### DATA SECTION
━━━━━━

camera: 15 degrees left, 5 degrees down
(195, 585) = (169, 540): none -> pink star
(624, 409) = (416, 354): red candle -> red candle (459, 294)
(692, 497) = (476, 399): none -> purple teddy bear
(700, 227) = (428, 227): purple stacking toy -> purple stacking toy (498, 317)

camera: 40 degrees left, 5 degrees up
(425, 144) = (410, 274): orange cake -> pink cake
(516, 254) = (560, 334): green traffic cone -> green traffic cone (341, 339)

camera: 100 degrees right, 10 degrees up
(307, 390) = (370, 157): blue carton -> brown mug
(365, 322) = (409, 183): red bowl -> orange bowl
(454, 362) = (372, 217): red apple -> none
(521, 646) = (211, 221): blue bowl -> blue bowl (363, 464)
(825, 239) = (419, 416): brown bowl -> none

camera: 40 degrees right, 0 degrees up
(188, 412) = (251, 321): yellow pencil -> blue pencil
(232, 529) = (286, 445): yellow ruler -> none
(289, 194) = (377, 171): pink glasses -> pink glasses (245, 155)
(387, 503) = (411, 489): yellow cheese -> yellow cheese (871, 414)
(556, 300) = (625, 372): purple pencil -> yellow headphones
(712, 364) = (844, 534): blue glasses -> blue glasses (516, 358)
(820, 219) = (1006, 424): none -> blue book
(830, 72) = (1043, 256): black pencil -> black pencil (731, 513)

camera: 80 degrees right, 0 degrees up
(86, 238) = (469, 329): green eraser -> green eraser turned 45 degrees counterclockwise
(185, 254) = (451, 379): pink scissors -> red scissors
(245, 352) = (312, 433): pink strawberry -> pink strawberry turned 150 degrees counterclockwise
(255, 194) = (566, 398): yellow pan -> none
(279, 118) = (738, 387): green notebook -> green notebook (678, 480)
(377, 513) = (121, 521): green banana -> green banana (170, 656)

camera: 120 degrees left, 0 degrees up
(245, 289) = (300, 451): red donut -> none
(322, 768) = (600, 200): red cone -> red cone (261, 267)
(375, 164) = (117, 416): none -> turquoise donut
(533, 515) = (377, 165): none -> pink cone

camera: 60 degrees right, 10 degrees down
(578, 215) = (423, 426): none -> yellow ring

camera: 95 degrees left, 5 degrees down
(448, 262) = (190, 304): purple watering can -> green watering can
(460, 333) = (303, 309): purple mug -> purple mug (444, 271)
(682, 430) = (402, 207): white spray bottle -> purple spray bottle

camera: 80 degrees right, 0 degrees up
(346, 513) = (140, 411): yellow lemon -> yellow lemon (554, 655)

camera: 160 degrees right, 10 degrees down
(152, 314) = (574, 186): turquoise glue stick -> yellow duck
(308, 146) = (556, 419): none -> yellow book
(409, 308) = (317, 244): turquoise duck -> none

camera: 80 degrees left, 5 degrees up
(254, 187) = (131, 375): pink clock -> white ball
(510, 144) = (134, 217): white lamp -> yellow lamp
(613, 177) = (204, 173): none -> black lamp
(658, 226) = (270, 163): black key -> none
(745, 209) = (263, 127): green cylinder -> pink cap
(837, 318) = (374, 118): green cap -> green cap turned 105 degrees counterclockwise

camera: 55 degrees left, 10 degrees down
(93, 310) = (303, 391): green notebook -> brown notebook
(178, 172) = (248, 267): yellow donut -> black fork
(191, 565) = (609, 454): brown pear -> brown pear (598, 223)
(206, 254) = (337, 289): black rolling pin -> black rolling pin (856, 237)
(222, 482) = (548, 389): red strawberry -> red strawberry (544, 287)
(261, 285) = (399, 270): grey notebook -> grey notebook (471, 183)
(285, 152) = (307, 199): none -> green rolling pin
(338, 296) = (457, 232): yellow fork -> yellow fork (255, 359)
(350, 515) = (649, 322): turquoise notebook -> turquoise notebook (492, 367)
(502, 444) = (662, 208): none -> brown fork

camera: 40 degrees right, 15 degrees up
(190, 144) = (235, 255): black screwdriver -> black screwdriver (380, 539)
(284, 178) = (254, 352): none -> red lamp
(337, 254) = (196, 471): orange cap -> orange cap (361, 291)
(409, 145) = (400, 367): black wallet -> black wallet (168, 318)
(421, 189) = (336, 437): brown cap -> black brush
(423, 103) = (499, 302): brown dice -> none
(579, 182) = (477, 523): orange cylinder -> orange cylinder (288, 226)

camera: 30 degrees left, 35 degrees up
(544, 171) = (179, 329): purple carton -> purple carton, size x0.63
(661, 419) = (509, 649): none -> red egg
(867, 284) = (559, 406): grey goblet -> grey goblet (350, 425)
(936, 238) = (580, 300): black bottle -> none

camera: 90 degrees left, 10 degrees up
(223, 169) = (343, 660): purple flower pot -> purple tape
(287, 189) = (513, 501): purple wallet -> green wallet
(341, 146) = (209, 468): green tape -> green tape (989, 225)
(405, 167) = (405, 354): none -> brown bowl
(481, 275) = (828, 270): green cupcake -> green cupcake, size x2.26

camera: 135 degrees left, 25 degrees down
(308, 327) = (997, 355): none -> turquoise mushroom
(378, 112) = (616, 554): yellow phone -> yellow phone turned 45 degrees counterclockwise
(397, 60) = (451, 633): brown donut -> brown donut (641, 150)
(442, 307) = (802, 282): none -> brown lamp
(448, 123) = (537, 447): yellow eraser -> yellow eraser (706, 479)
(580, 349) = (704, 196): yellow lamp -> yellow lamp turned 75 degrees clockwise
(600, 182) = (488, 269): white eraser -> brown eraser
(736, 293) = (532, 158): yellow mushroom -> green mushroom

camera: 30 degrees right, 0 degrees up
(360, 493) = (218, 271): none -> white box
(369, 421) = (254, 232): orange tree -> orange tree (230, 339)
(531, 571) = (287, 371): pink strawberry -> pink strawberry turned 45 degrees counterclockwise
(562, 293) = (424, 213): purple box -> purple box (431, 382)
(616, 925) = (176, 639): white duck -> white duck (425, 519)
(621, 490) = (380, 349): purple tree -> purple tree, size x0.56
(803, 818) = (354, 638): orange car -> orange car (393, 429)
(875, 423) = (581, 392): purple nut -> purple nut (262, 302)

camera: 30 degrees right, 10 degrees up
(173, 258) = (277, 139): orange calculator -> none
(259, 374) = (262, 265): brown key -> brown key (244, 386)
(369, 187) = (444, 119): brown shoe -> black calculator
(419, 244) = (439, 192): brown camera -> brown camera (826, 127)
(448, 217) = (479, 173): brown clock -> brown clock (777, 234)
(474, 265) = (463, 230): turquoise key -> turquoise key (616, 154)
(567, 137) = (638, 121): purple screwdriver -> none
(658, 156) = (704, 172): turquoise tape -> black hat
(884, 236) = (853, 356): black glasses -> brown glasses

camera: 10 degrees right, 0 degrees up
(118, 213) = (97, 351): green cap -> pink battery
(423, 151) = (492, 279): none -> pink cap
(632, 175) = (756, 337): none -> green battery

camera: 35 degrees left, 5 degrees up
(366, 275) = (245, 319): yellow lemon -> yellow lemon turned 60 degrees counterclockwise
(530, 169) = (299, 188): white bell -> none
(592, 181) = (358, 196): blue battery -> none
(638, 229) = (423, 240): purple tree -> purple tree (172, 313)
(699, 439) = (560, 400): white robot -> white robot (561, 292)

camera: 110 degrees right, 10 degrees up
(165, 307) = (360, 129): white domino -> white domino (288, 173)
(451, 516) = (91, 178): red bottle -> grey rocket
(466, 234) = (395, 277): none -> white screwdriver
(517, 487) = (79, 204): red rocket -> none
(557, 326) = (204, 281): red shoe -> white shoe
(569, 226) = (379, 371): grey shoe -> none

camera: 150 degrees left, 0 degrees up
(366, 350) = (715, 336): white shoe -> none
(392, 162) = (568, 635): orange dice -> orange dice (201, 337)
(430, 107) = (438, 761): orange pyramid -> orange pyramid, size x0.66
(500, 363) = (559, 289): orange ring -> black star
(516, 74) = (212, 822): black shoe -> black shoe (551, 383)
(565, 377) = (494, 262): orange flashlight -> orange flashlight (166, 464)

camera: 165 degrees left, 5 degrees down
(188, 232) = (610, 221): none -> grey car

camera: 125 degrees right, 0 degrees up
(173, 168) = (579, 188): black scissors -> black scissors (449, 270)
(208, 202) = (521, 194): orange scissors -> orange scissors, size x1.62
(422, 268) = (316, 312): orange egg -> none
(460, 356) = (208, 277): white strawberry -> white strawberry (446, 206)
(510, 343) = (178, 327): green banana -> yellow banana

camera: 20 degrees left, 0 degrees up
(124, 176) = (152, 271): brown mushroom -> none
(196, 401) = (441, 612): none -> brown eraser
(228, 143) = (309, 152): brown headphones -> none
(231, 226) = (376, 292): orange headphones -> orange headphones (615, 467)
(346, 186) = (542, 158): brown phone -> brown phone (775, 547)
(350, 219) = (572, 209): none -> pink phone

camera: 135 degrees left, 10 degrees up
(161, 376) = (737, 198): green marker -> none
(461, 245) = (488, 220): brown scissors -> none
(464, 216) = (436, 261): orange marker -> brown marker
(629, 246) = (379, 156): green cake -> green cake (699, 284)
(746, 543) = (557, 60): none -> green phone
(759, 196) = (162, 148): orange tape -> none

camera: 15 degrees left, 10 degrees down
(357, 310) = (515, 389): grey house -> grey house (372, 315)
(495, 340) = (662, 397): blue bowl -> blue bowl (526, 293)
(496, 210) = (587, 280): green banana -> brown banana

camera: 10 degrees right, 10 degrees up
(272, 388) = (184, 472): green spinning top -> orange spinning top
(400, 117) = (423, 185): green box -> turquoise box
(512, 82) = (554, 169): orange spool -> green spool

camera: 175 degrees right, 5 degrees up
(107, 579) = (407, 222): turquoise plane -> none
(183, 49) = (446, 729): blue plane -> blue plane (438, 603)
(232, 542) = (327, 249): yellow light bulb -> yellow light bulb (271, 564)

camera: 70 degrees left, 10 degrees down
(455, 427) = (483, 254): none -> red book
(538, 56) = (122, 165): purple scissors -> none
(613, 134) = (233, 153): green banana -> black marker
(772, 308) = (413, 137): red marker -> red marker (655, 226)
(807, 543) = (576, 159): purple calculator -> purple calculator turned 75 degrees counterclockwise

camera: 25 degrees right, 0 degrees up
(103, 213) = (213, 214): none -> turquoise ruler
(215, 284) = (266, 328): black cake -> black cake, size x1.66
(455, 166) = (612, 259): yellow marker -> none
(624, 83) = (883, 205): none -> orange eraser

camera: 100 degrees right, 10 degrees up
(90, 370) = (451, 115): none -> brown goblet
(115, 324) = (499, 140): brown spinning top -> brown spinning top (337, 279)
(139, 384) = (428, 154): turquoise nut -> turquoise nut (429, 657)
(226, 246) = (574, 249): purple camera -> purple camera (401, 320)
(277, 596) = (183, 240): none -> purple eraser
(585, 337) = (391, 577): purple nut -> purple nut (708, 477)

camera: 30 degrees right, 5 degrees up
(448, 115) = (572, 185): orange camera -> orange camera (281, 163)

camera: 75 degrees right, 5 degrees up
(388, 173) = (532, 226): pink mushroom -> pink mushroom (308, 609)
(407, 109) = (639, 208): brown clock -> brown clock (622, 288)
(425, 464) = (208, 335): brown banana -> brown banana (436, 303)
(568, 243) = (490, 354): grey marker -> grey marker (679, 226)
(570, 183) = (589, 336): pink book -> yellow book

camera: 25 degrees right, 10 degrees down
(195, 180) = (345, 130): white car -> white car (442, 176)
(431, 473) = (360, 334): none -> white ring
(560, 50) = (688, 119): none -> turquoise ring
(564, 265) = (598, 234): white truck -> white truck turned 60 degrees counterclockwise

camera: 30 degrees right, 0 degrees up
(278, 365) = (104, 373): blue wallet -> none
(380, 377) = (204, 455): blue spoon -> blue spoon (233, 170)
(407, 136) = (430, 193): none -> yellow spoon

━━━━━━

### ACTIVITY
Scan the listing above. Collect all lines with the word "duck".

### SOLUTION TO THIS EXERCISE
(152, 314) = (574, 186): turquoise glue stick -> yellow duck
(409, 308) = (317, 244): turquoise duck -> none
(616, 925) = (176, 639): white duck -> white duck (425, 519)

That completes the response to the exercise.